:: WHAT THE TASK ASKS ::
Print the lines below from the line with "Sticky - cabin: none" to the line with "André: [270,729,300,753] ->" exactly, keeping both ends, and print no pictures.

:: RECORDS SUPPLIED ::
========
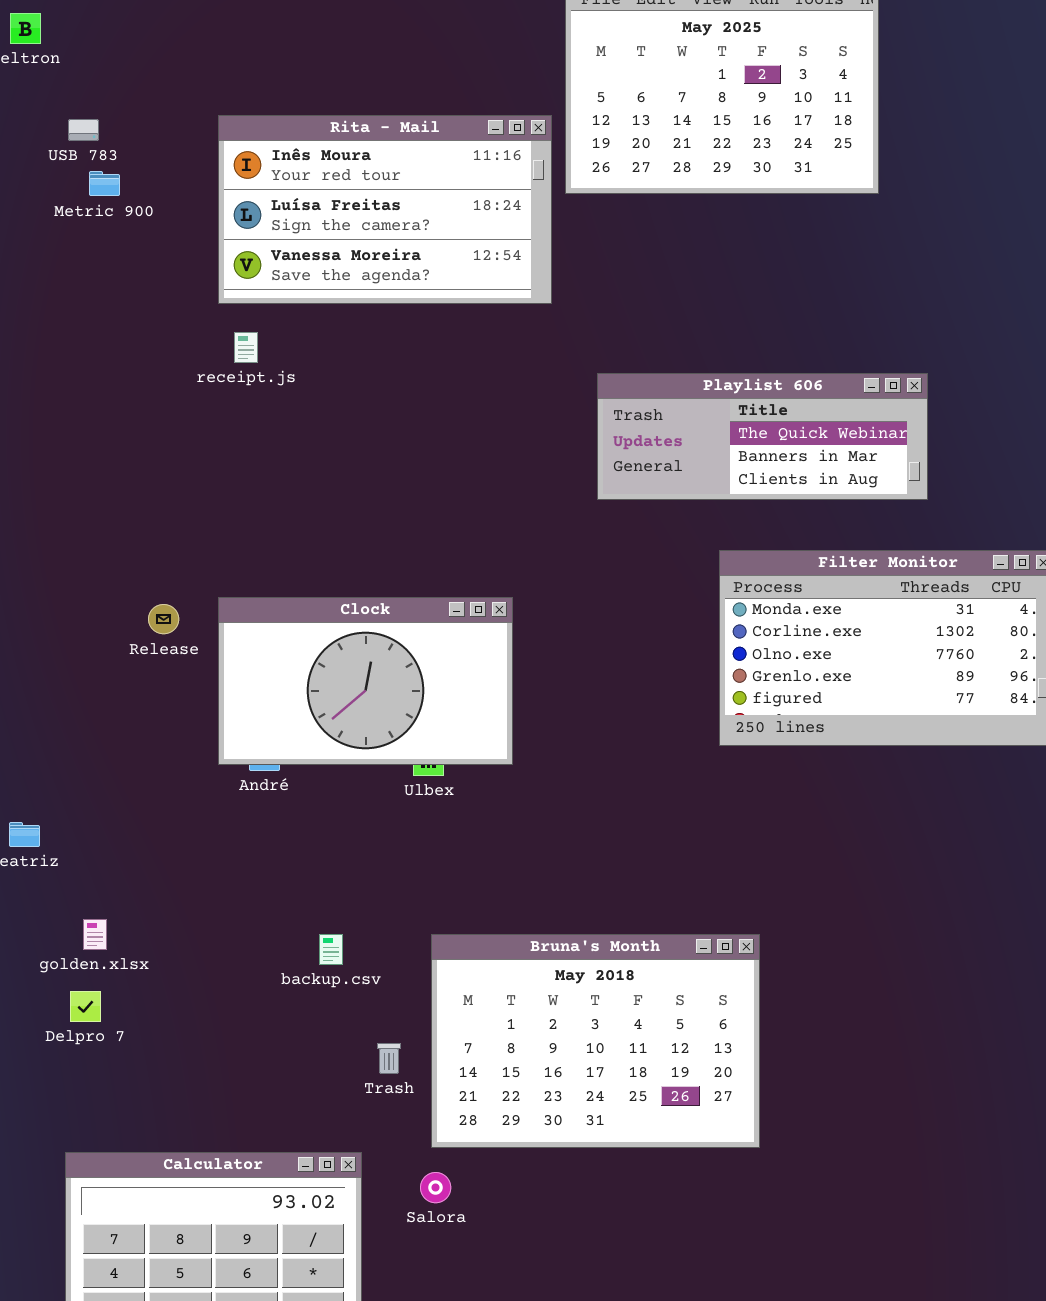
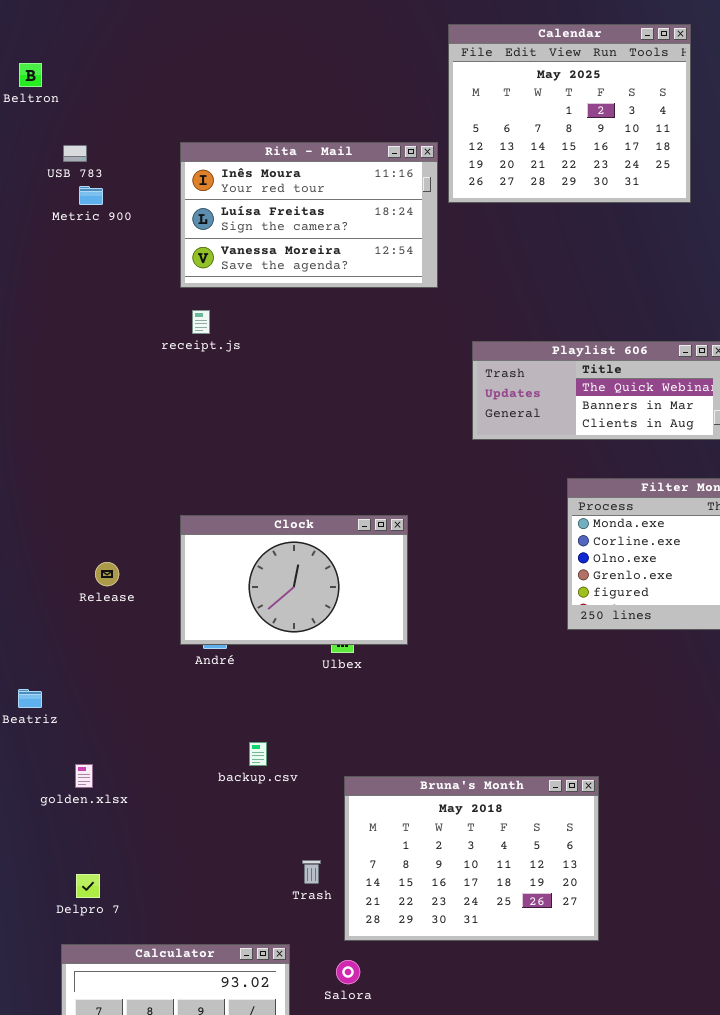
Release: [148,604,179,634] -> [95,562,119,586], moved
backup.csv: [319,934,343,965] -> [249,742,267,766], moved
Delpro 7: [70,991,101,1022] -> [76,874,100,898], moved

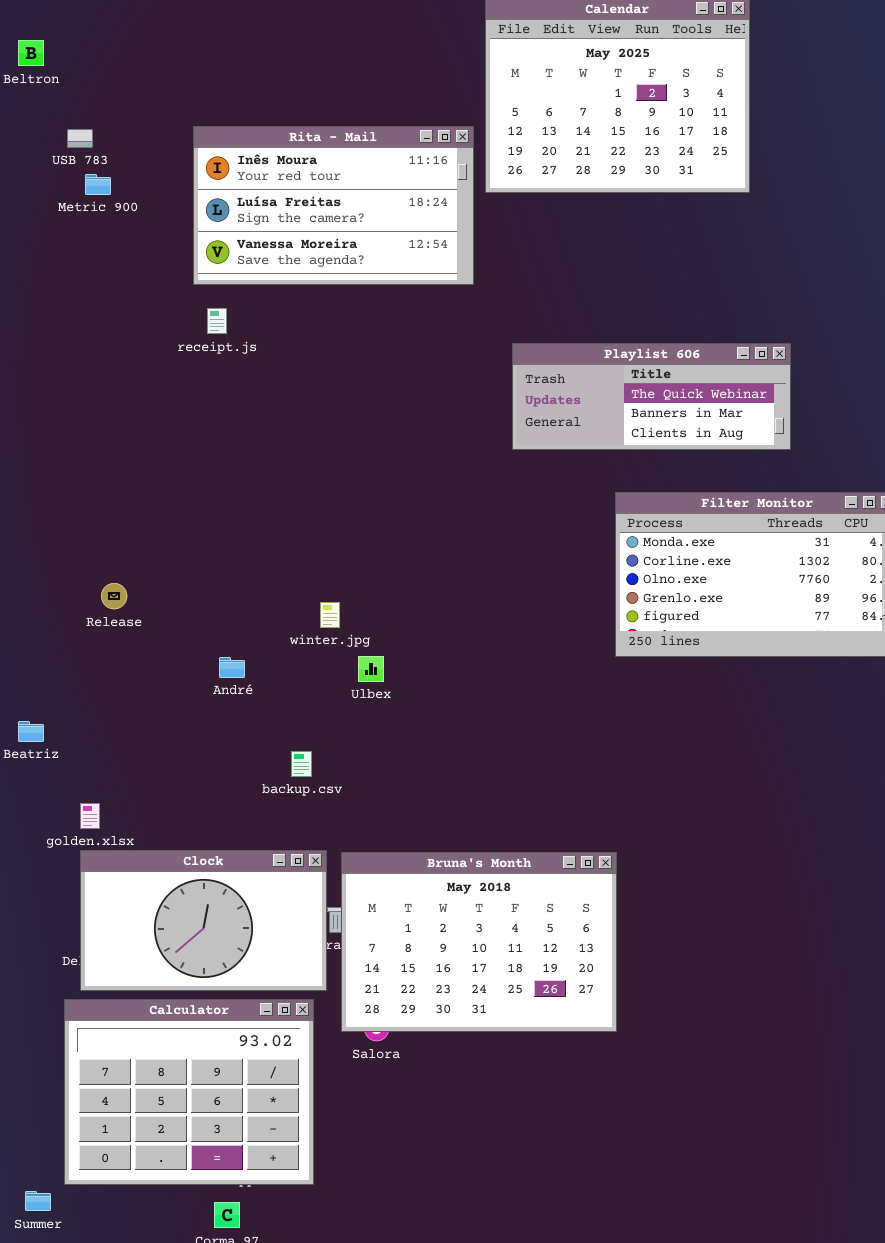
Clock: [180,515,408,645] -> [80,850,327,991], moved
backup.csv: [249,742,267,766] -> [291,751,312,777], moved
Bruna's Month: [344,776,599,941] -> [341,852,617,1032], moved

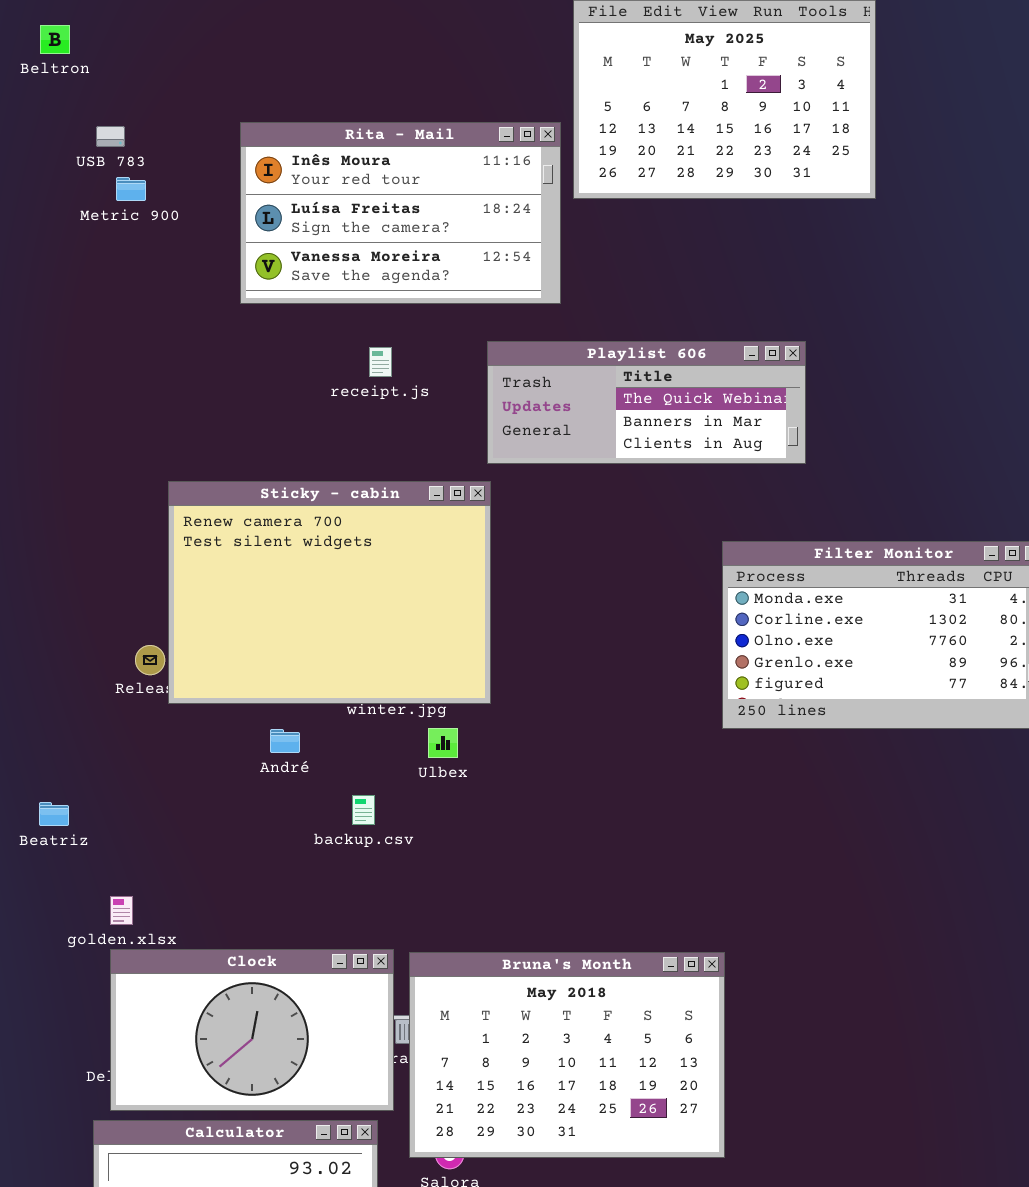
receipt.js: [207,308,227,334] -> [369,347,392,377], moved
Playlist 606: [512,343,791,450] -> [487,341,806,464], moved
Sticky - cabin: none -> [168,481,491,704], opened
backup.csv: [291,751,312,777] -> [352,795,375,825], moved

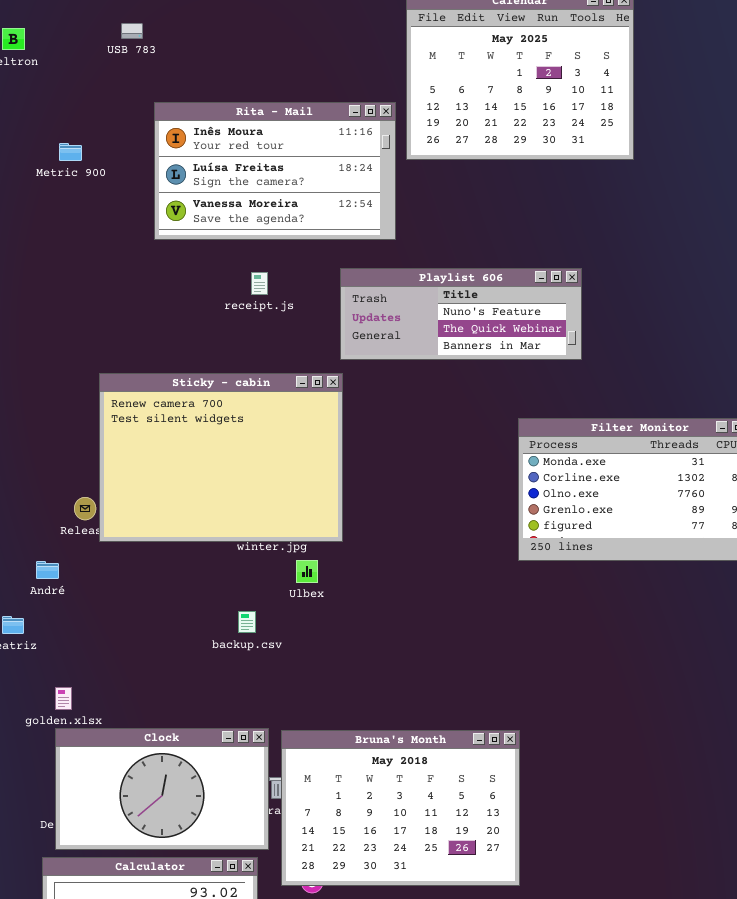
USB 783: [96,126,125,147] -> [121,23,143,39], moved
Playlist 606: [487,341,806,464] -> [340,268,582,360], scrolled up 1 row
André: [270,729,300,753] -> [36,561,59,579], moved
========
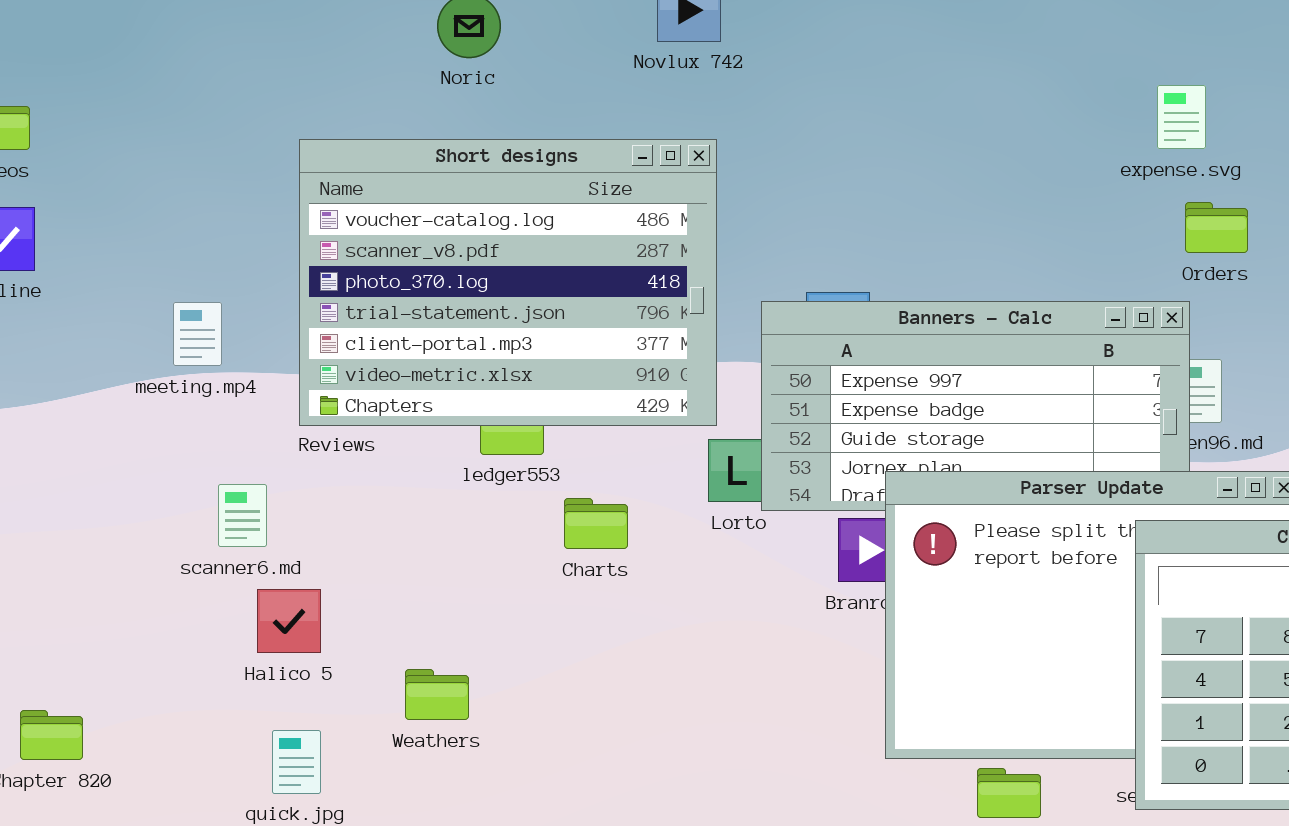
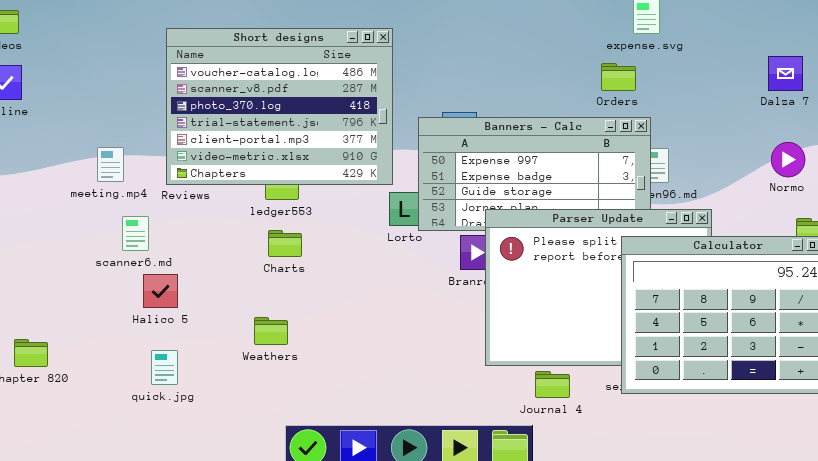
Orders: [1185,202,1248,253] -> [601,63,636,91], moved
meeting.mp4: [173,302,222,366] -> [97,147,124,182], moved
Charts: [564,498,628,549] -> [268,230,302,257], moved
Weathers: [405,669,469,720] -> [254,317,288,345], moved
========
:: RESPONSE FOR THIS EXERCISE ::
Sticky - cabin: none -> [168,481,491,704], opened
backup.csv: [291,751,312,777] -> [352,795,375,825], moved

USB 783: [96,126,125,147] -> [121,23,143,39], moved
Playlist 606: [487,341,806,464] -> [340,268,582,360], scrolled up 1 row
André: [270,729,300,753] -> [36,561,59,579], moved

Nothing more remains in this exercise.